Description of the task — Within the entries below, output exactly the lines between the line containing "R16: 82k (W8, W11) -> none" and the line containing "D6: diode 1N4004", inclusive, and omit any picture.

Information provided —
=====

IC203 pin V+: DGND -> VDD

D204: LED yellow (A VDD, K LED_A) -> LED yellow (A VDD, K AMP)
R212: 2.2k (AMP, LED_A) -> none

=====

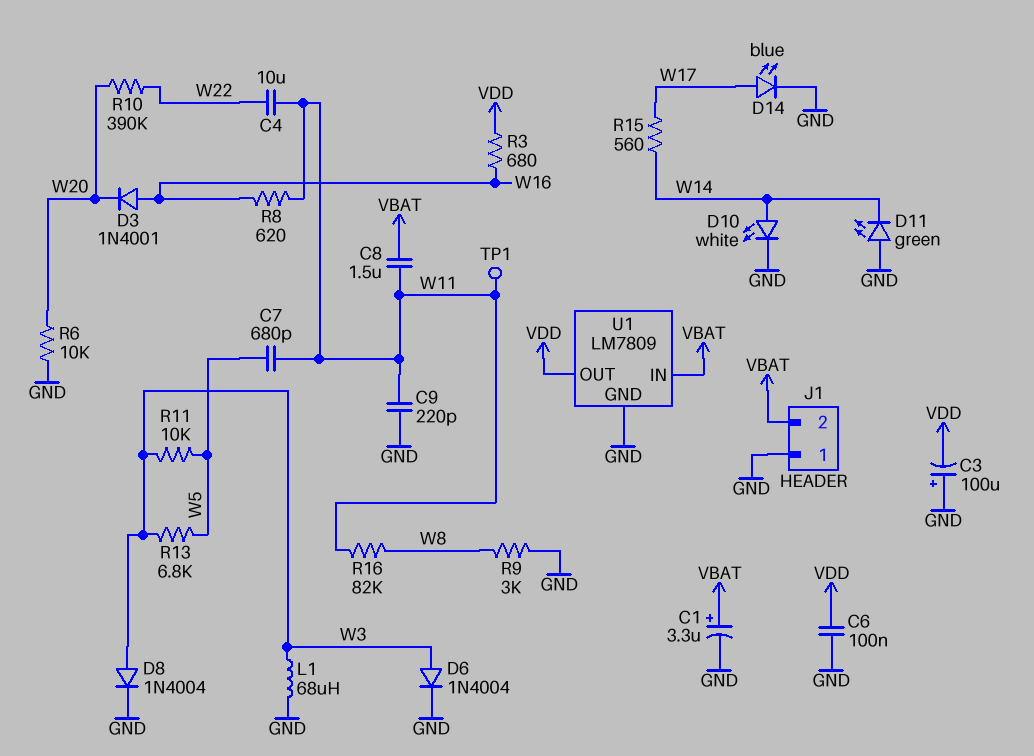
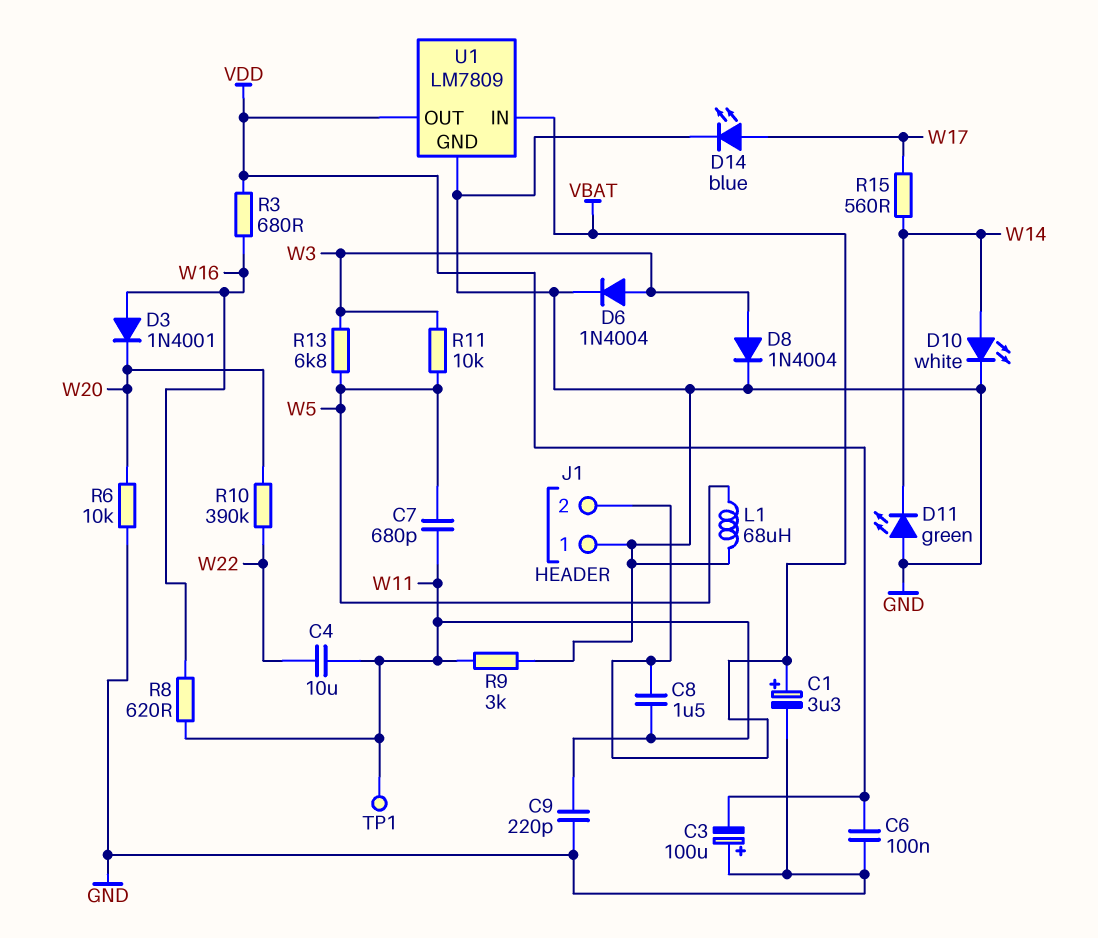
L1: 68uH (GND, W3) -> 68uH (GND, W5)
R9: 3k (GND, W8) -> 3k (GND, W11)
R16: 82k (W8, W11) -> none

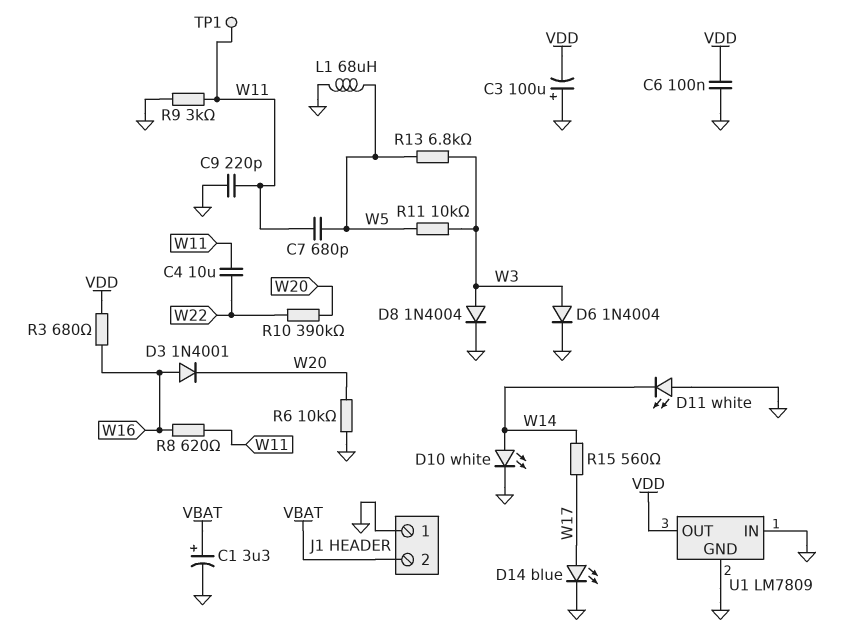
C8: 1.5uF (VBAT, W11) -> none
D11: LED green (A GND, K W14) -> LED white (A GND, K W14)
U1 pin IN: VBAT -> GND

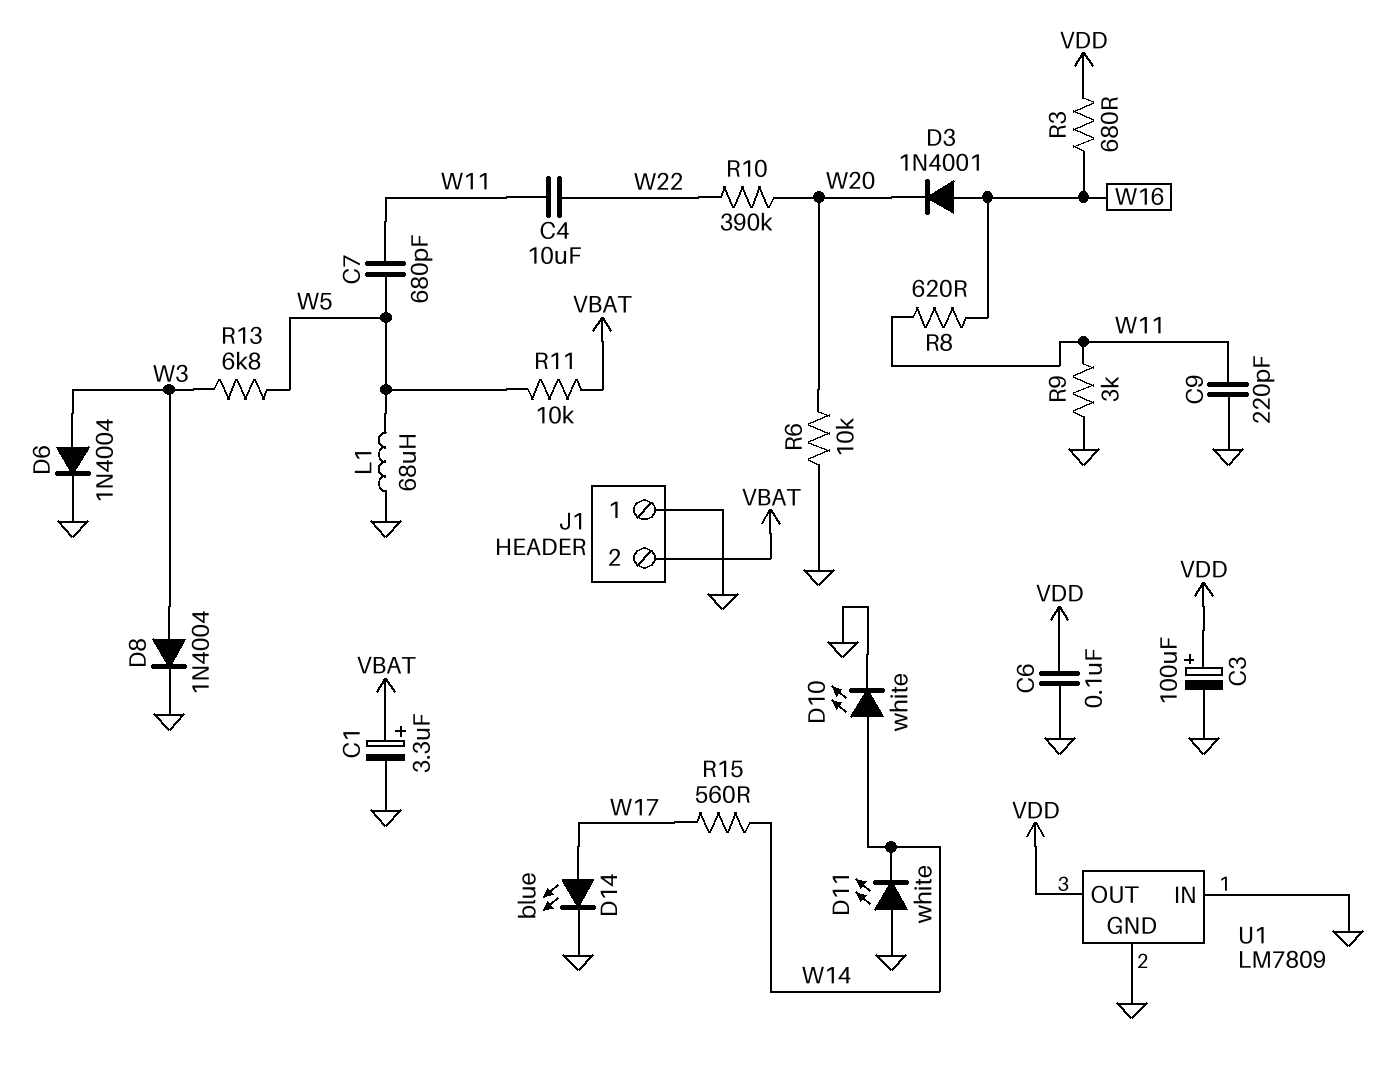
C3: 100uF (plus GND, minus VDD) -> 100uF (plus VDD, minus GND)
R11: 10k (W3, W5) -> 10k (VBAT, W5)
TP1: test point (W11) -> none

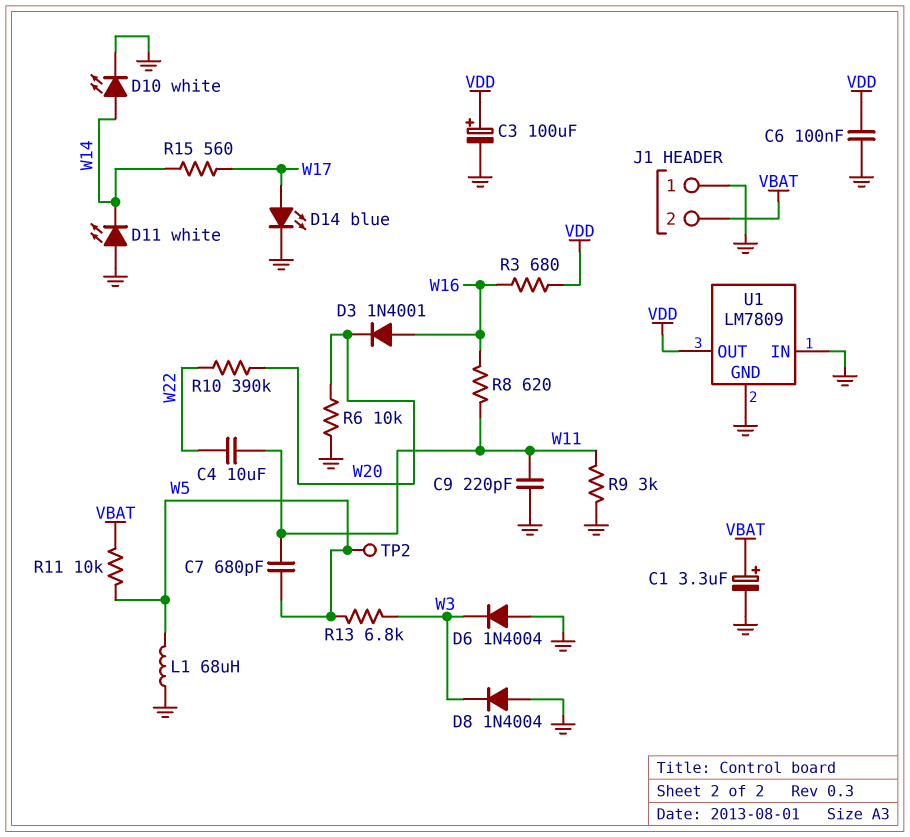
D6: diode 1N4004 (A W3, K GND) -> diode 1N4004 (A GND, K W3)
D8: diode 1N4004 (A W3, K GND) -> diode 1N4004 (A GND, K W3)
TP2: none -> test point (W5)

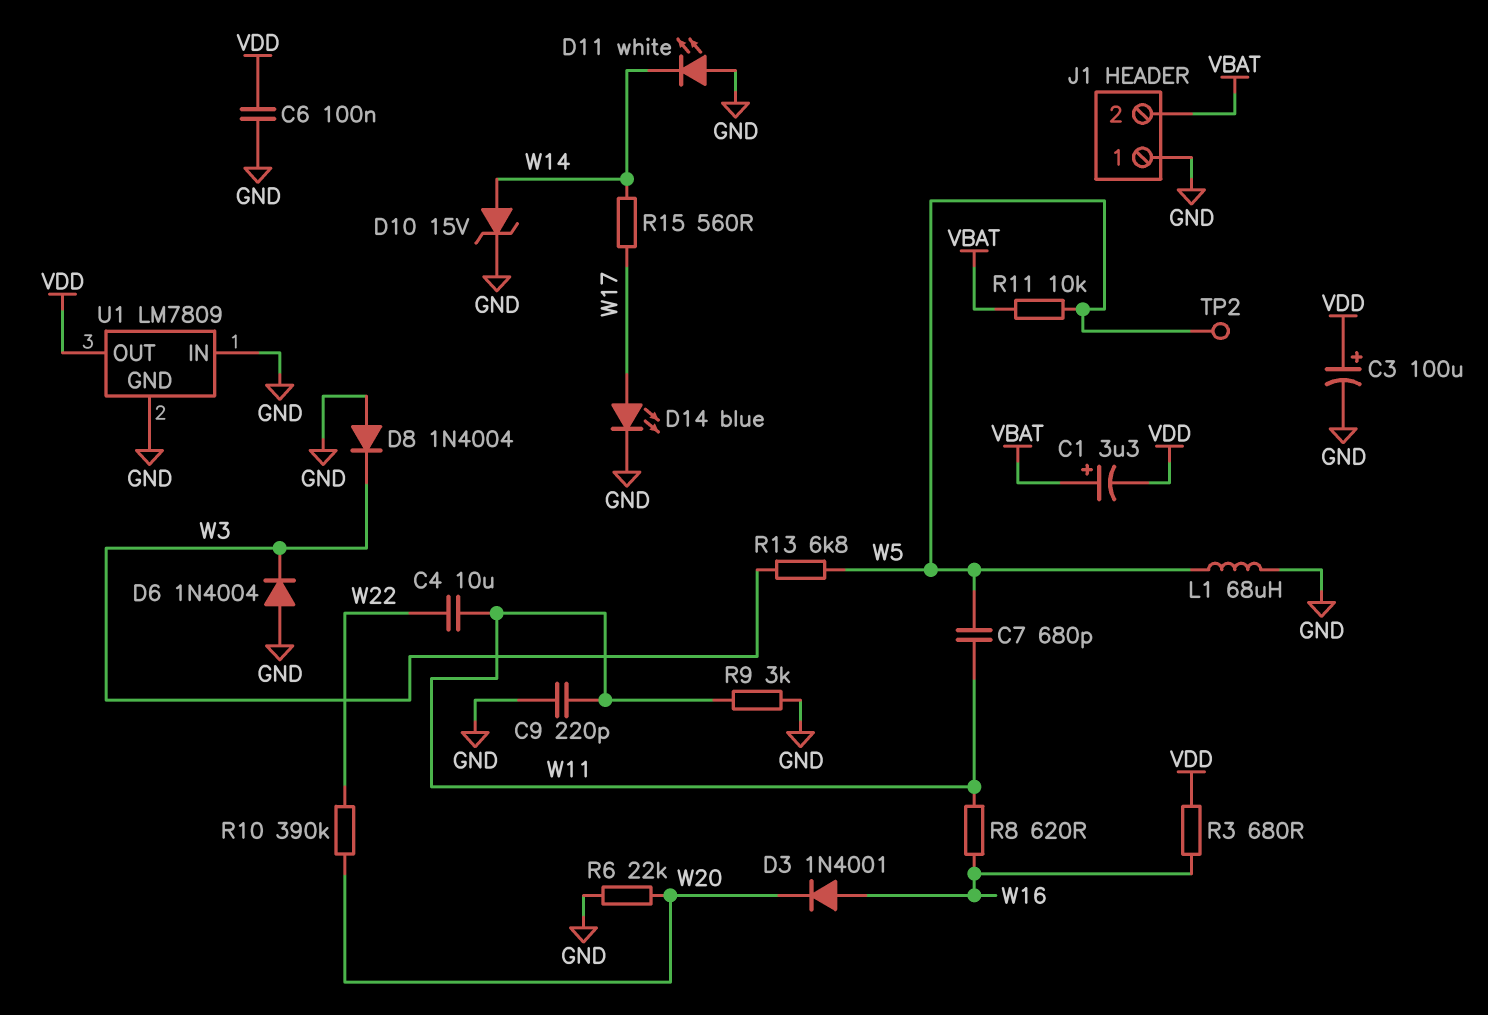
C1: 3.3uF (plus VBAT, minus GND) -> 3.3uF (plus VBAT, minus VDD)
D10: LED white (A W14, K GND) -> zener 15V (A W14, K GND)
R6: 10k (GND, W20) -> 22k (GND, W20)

=====

Finished exercise —
R16: 82k (W8, W11) -> none

C8: 1.5uF (VBAT, W11) -> none
D11: LED green (A GND, K W14) -> LED white (A GND, K W14)
U1 pin IN: VBAT -> GND

C3: 100uF (plus GND, minus VDD) -> 100uF (plus VDD, minus GND)
R11: 10k (W3, W5) -> 10k (VBAT, W5)
TP1: test point (W11) -> none

D6: diode 1N4004 (A W3, K GND) -> diode 1N4004 (A GND, K W3)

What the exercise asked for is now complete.